Data taken from a collection

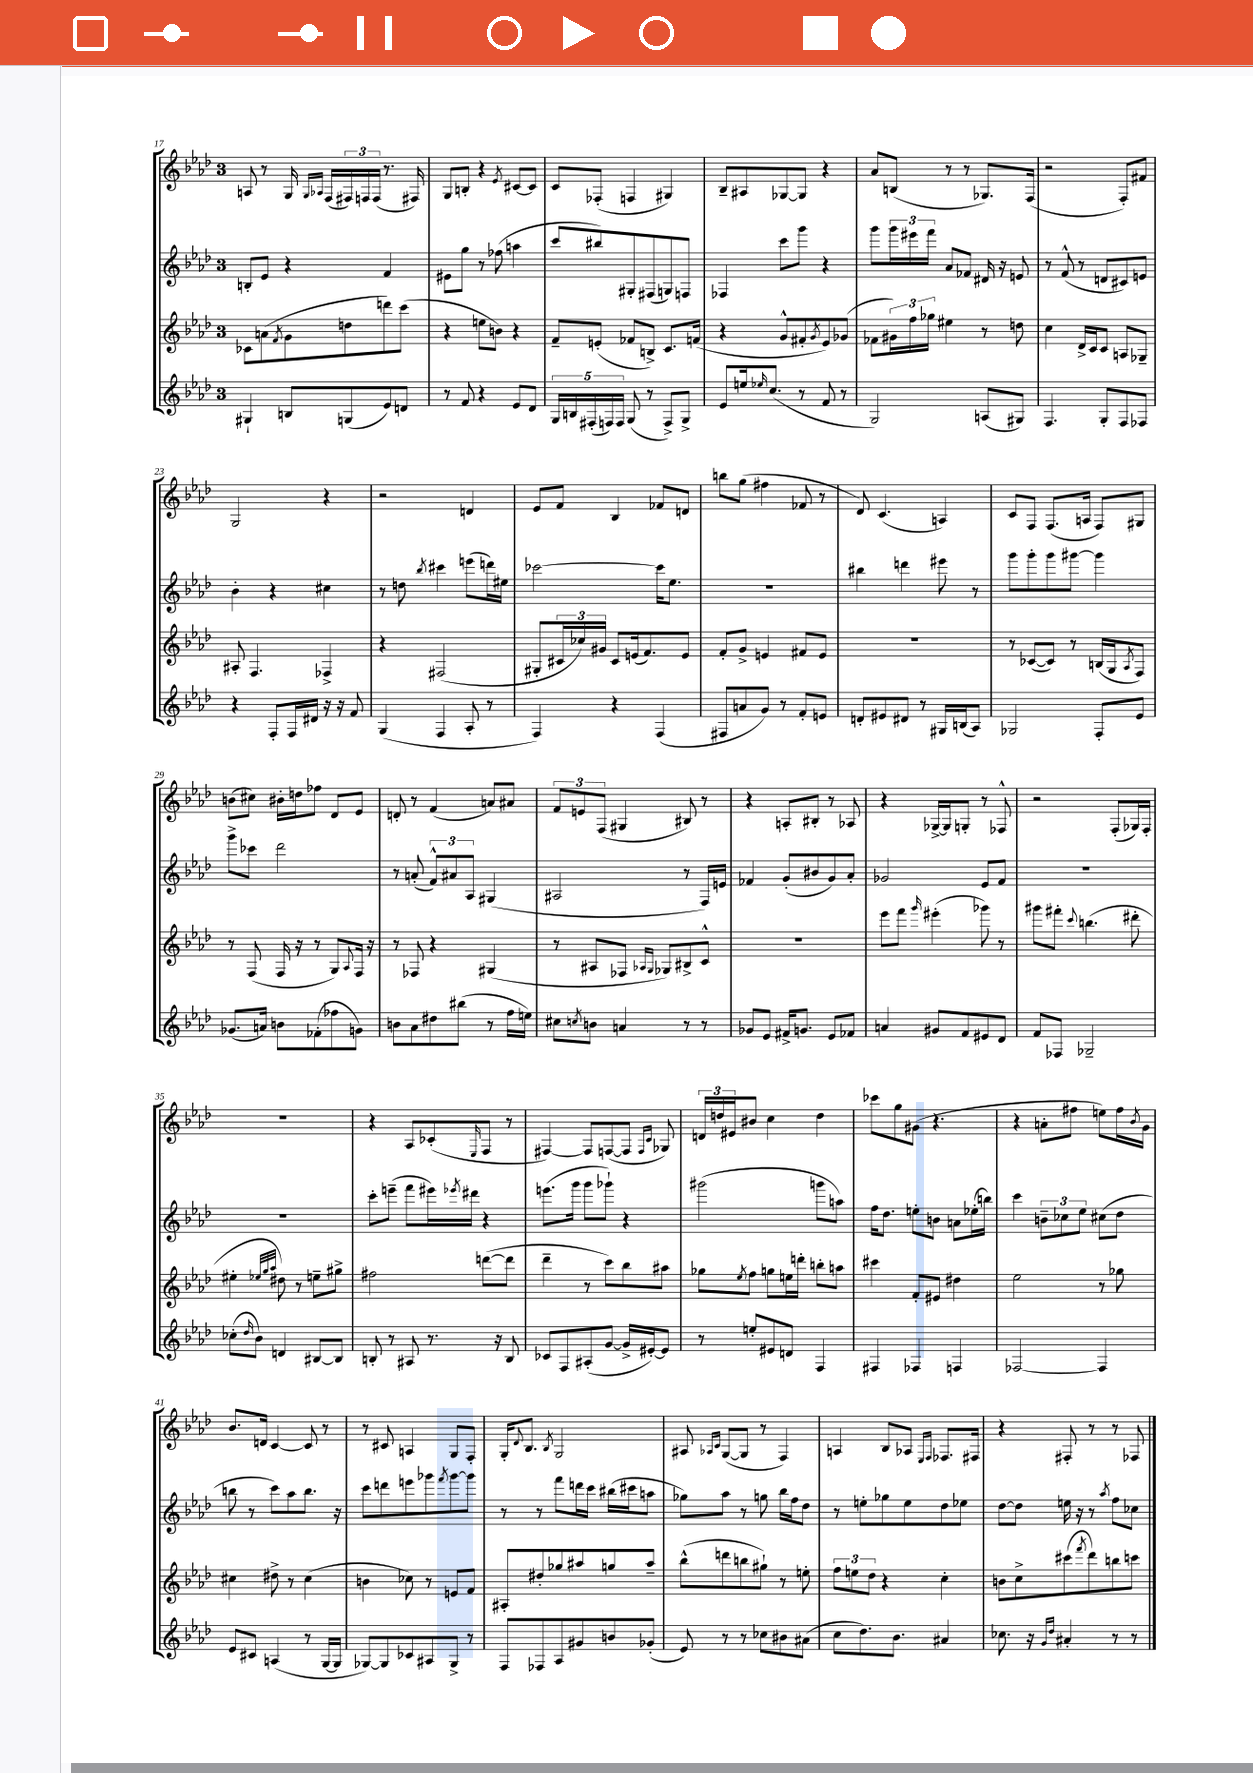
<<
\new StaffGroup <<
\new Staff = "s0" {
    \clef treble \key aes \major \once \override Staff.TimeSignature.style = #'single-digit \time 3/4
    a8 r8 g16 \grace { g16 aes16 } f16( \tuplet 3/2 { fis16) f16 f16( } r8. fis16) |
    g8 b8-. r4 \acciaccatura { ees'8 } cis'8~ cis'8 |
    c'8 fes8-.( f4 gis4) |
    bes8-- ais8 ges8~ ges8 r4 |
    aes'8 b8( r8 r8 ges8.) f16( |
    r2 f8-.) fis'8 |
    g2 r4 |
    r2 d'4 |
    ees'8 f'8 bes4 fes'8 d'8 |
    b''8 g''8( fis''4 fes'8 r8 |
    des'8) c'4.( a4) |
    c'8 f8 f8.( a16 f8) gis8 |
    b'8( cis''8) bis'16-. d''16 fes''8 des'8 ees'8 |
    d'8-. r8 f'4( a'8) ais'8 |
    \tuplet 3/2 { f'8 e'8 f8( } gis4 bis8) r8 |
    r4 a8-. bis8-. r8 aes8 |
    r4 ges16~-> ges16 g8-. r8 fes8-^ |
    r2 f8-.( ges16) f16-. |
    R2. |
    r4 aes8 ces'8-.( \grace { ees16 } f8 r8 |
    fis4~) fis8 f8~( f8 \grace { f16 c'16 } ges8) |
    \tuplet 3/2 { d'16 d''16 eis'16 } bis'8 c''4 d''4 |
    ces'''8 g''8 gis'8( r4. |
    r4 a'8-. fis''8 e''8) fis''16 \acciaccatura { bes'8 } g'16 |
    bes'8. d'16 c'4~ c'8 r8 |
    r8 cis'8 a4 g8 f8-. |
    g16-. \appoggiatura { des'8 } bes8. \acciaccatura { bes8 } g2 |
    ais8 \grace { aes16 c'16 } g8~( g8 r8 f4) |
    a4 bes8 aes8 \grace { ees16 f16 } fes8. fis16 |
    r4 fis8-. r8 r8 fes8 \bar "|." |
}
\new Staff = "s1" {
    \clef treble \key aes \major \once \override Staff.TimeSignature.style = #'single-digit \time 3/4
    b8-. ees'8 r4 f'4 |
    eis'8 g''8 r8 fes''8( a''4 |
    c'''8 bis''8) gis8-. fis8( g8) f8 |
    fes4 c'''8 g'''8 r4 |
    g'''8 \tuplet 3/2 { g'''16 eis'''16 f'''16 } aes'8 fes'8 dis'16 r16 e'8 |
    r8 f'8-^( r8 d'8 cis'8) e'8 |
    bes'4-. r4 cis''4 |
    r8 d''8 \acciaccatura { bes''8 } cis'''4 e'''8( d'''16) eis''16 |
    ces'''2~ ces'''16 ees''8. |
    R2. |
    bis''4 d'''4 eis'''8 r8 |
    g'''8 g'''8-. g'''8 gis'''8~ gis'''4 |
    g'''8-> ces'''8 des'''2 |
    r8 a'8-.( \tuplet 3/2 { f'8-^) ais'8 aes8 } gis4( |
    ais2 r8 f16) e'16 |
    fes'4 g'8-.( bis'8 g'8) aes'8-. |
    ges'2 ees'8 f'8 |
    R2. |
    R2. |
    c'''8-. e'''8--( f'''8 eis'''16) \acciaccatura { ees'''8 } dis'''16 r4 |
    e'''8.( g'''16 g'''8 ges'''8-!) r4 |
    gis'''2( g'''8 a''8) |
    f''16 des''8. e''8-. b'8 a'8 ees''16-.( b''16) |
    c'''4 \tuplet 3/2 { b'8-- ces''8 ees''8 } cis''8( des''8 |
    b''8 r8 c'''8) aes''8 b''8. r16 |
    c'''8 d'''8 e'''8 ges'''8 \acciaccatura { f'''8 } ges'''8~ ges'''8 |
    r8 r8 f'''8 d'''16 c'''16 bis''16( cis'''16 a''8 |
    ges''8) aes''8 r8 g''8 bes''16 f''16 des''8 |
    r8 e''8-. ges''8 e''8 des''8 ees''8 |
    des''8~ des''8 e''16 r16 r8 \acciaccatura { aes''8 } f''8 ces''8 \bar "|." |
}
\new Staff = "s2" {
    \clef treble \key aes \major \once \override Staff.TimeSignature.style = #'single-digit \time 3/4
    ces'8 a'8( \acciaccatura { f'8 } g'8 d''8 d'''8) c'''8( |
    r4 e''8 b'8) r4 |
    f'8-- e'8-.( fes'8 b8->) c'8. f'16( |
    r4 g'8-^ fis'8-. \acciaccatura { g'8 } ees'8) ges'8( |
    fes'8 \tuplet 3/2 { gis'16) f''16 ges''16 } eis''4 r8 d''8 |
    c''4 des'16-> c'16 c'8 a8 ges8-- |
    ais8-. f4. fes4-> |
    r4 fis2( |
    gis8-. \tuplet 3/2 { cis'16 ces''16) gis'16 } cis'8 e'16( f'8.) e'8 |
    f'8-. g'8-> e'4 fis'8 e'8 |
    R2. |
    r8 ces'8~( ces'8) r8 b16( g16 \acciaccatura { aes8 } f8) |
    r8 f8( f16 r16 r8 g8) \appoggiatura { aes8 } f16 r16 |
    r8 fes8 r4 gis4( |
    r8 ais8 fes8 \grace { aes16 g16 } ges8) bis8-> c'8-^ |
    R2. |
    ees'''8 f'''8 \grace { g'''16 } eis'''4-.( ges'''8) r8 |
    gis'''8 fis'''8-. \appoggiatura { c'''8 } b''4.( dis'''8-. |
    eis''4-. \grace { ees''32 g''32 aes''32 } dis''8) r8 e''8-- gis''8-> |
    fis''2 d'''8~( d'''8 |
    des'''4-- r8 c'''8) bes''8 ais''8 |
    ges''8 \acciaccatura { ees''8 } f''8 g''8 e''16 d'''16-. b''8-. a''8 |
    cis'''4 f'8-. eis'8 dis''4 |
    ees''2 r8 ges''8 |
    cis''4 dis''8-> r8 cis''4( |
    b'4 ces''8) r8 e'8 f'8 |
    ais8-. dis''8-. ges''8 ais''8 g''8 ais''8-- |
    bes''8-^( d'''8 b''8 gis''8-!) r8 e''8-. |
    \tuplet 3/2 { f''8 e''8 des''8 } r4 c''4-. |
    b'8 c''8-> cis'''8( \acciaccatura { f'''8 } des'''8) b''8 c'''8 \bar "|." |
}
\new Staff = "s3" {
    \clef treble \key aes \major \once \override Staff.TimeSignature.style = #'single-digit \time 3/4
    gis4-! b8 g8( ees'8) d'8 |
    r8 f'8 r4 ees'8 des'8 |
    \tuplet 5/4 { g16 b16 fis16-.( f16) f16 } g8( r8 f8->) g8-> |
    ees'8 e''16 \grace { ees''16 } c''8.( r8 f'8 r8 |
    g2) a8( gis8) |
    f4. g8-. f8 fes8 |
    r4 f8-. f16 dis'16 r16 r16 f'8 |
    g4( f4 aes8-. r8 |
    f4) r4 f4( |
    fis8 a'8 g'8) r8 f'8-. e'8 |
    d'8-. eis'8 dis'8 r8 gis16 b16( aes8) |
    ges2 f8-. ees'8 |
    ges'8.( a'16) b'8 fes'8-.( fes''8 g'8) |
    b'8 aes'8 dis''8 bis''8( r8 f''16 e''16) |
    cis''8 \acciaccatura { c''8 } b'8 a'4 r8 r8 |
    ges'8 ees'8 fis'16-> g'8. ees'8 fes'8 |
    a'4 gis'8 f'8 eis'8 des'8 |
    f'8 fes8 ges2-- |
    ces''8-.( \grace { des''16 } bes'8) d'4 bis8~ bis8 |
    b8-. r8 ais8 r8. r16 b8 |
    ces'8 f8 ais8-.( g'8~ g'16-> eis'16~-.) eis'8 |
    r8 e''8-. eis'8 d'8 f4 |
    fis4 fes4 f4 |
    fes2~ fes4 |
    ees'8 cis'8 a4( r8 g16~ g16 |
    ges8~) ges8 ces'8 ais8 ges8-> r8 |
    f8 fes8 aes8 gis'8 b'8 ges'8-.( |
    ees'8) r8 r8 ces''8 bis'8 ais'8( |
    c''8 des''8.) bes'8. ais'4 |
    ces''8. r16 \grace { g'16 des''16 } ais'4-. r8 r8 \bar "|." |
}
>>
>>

REQUIRED TASK: Extract the lines of the entries from their beginning through the line containing "a8 r8 g16 \grace", copying each one exactly and including both ends. Leave the pictures out of your answer.

REPLY TO THE TASK:
<<
\new StaffGroup <<
\new Staff = "s0" {
    \clef treble \key aes \major \once \override Staff.TimeSignature.style = #'single-digit \time 3/4
    a8 r8 g16 \grace { g16 aes16 } f16( \tuplet 3/2 { fis16) f16 f16( } r8. fis16) |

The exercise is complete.